Instructions to follow: Drop all images and give the records again exactly.

** Data to process follows **

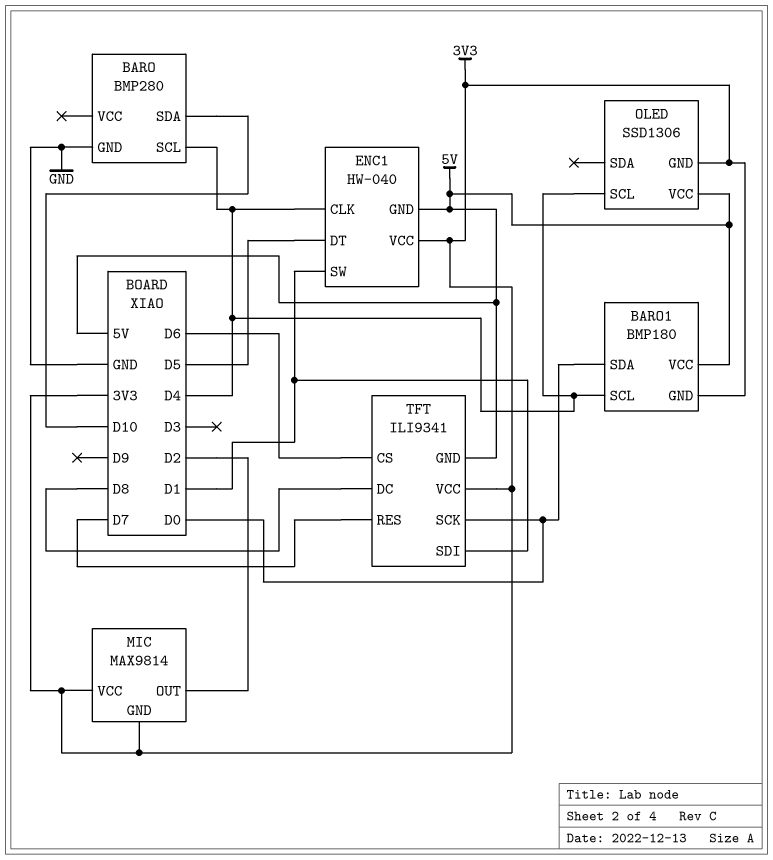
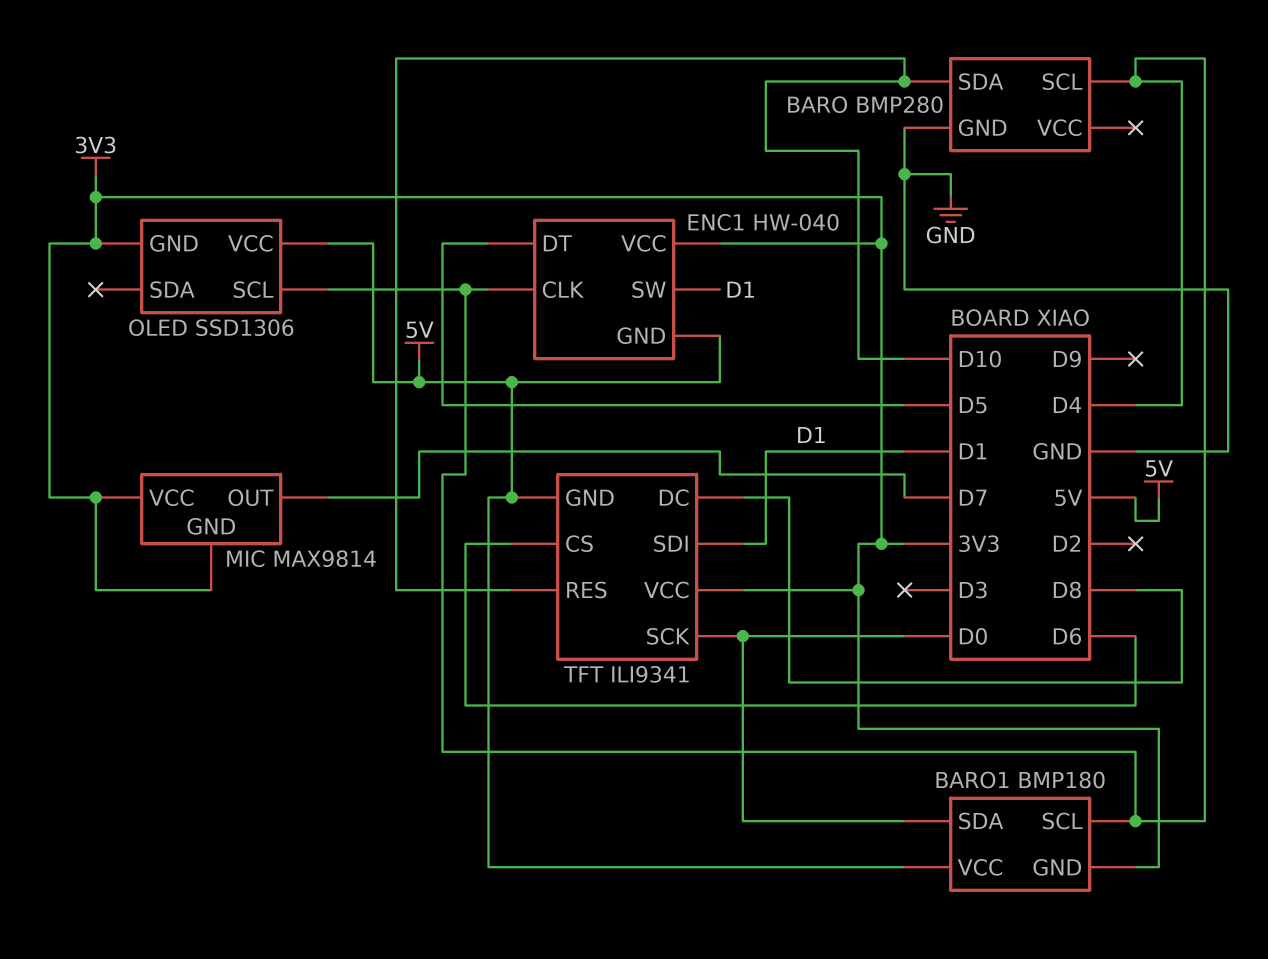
MIC pin OUT: D2 -> D7
TFT pin RES: D7 -> D10

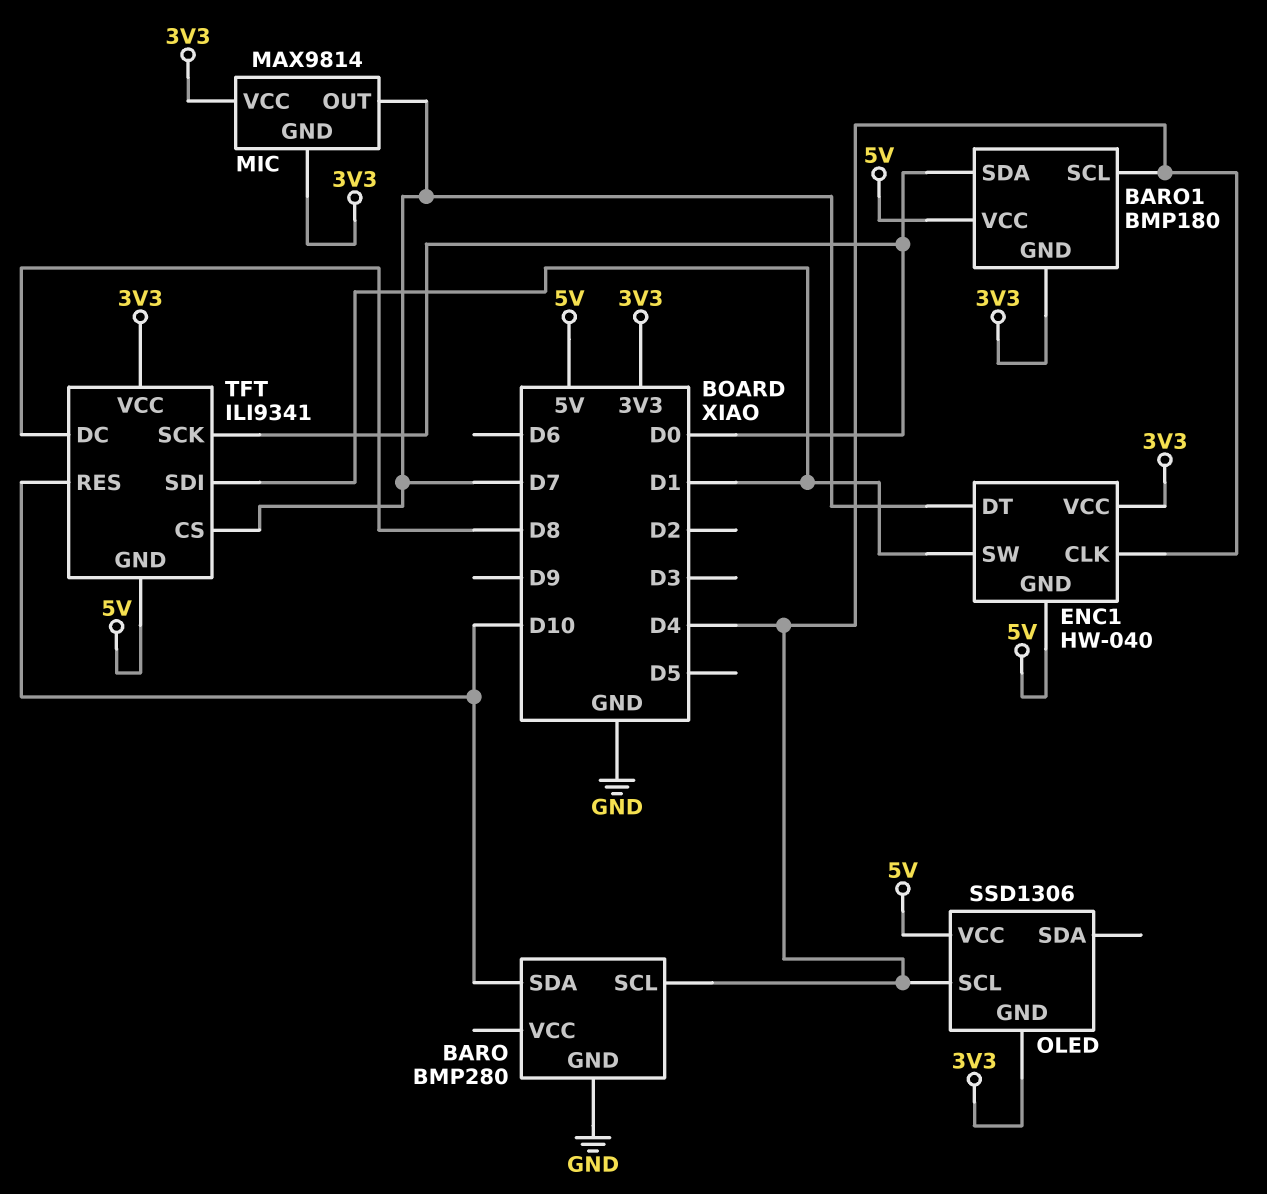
ENC1 pin DT: D5 -> D7
TFT pin CS: D6 -> D7

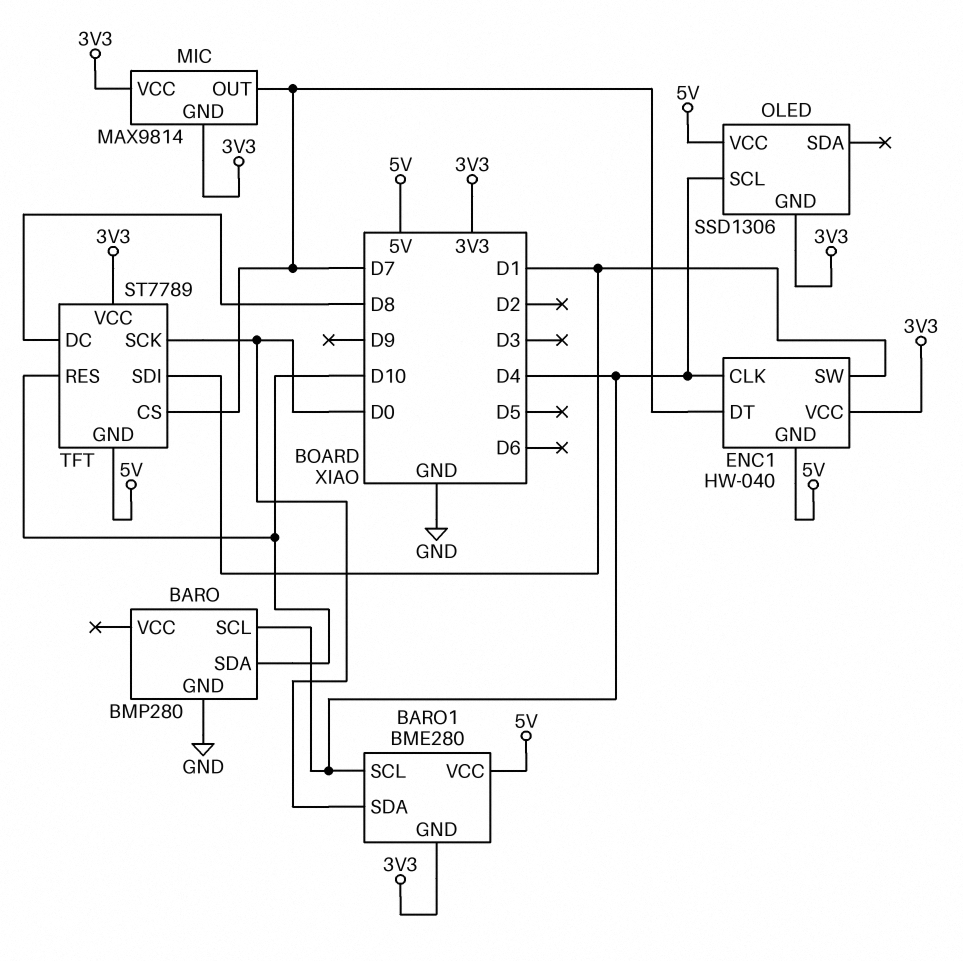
BARO1: BMP180 -> BME280
TFT: ILI9341 -> ST7789

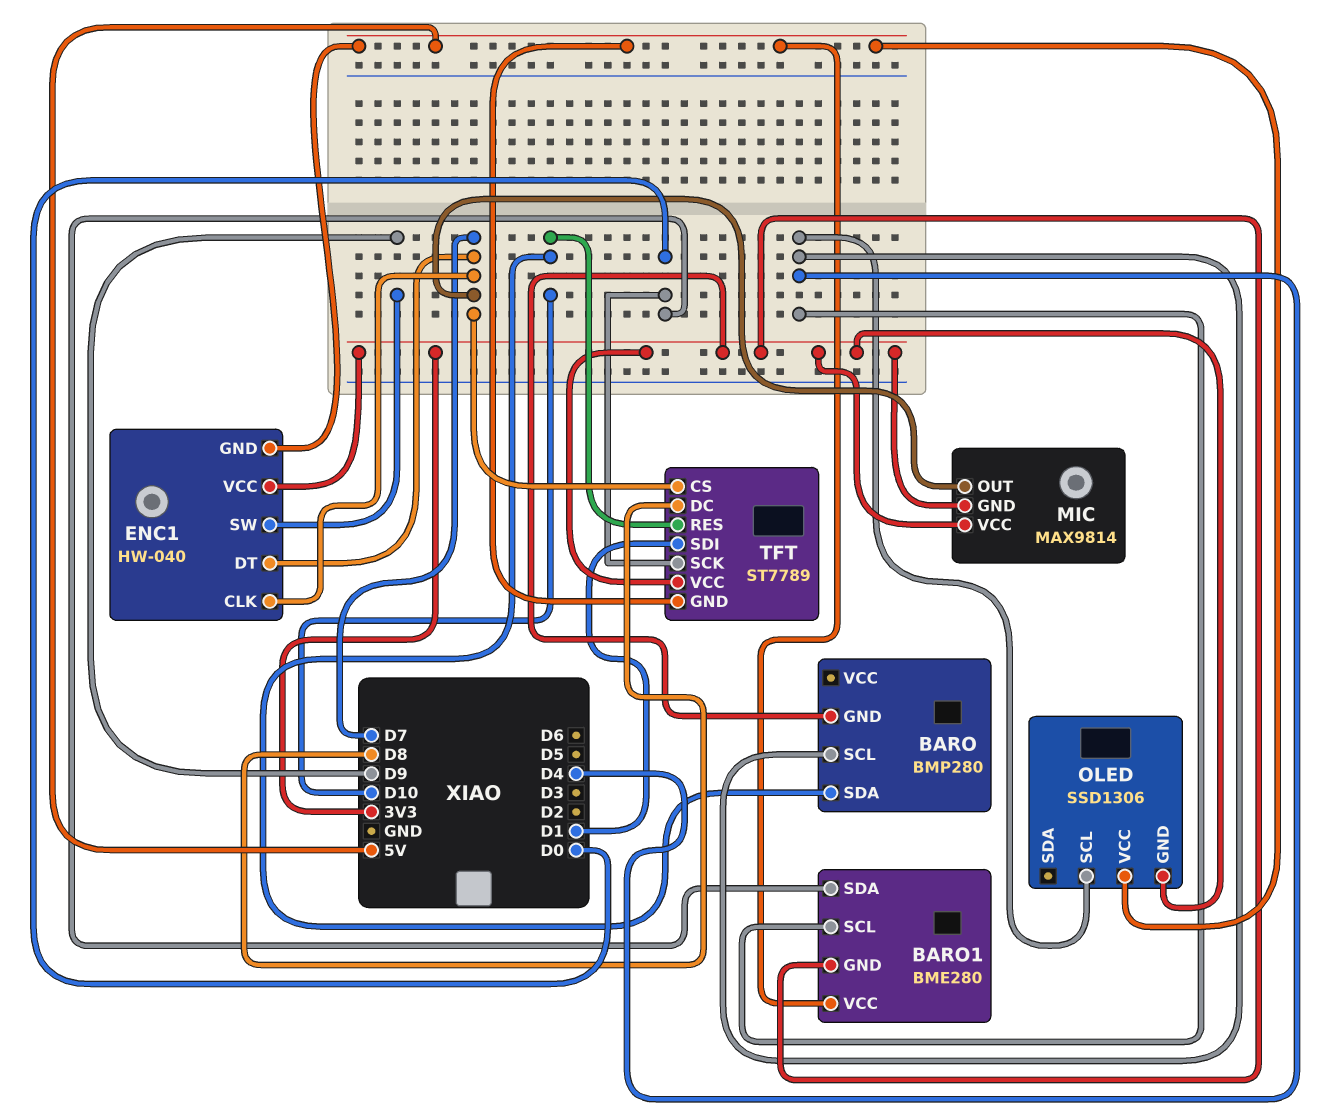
BARO pin GND: GND -> 3V3
ENC1 pin CLK: D4 -> D7
ENC1 pin SW: D1 -> D9

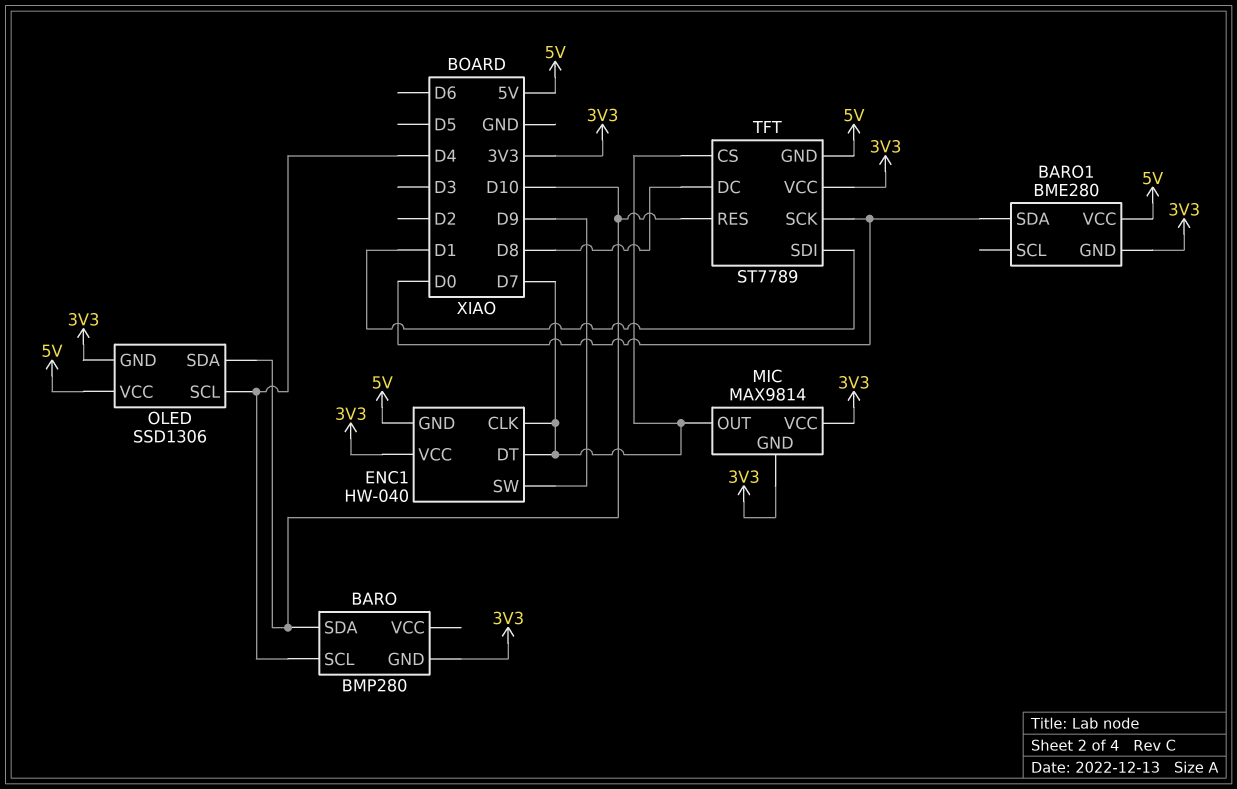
BARO1 pin SCL: D4 -> none
OLED pin SDA: none -> D10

** End of Data to process **

Your solution:
MIC pin OUT: D2 -> D7
TFT pin RES: D7 -> D10

ENC1 pin DT: D5 -> D7
TFT pin CS: D6 -> D7

BARO1: BMP180 -> BME280
TFT: ILI9341 -> ST7789

BARO pin GND: GND -> 3V3
ENC1 pin CLK: D4 -> D7
ENC1 pin SW: D1 -> D9

BARO1 pin SCL: D4 -> none
OLED pin SDA: none -> D10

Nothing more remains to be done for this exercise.